── Material for this exercise

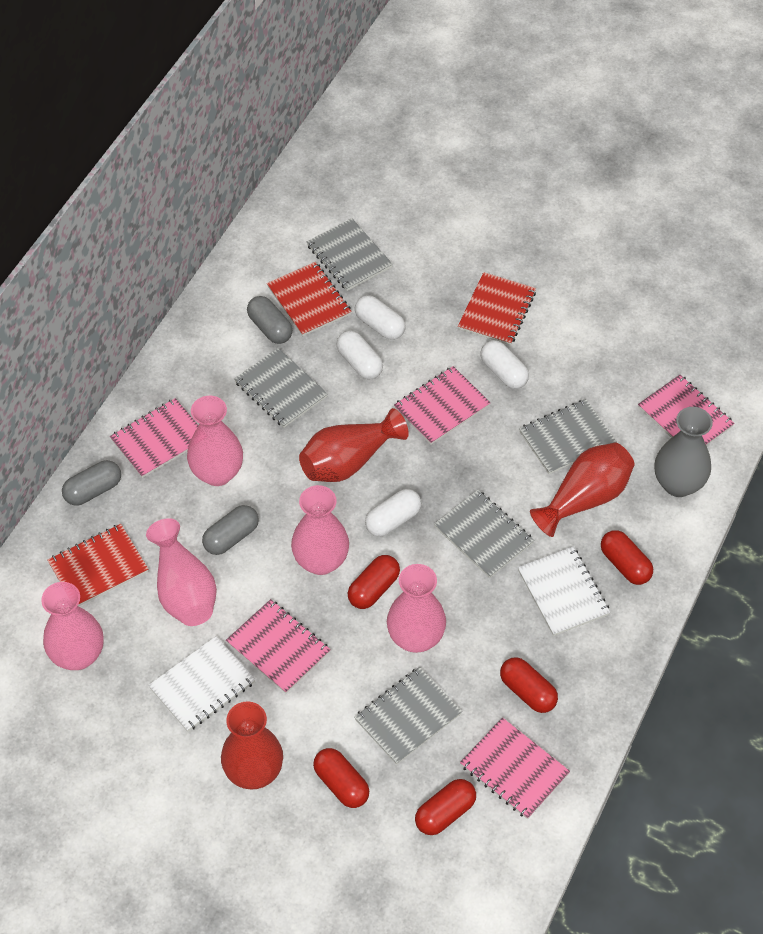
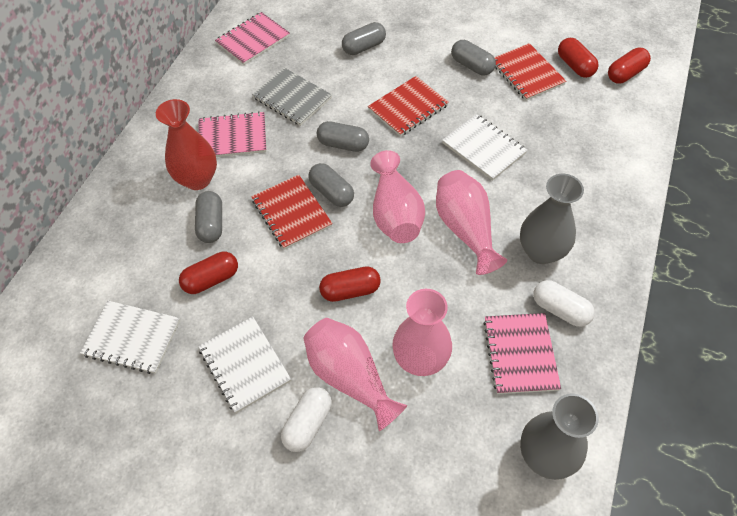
grey capsule: 3 -> 5
grey notebook: 5 -> 1
grey vase: 1 -> 2
pink notebook: 5 -> 3
pink vase: 5 -> 4
red capsule: 5 -> 4
red vase: 3 -> 1
white capsule: 4 -> 2
white notebook: 2 -> 3

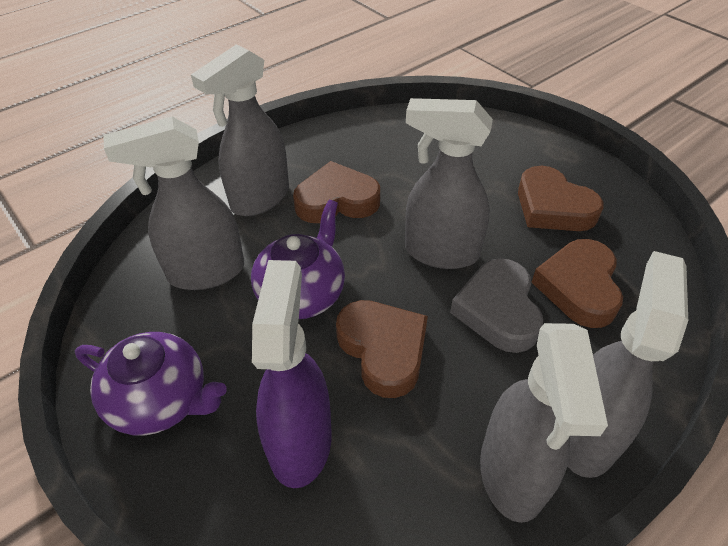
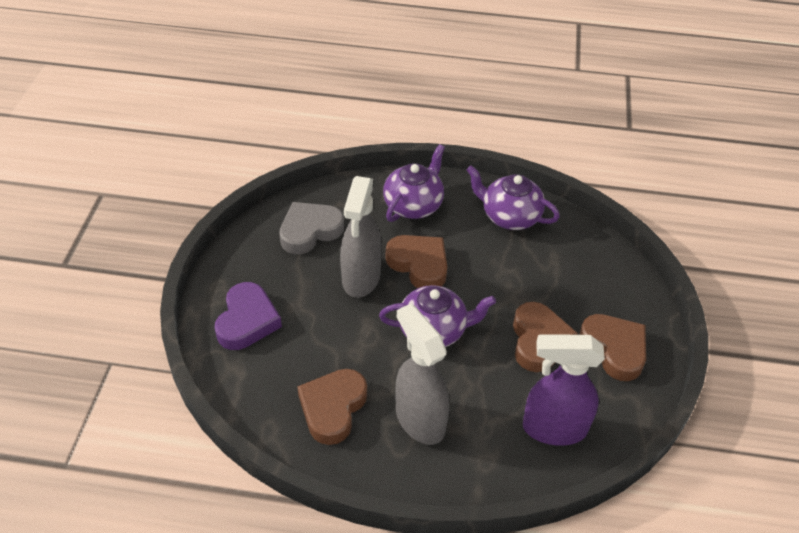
grey spray bottle: 5 -> 2
purple heart: 0 -> 1
purple teapot: 2 -> 3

────

* Work request *
Give back exactly the lines from the one containing "grey spray bottle: 5 -> 2" through the last line of the records.

* Answer for the task *
grey spray bottle: 5 -> 2
purple heart: 0 -> 1
purple teapot: 2 -> 3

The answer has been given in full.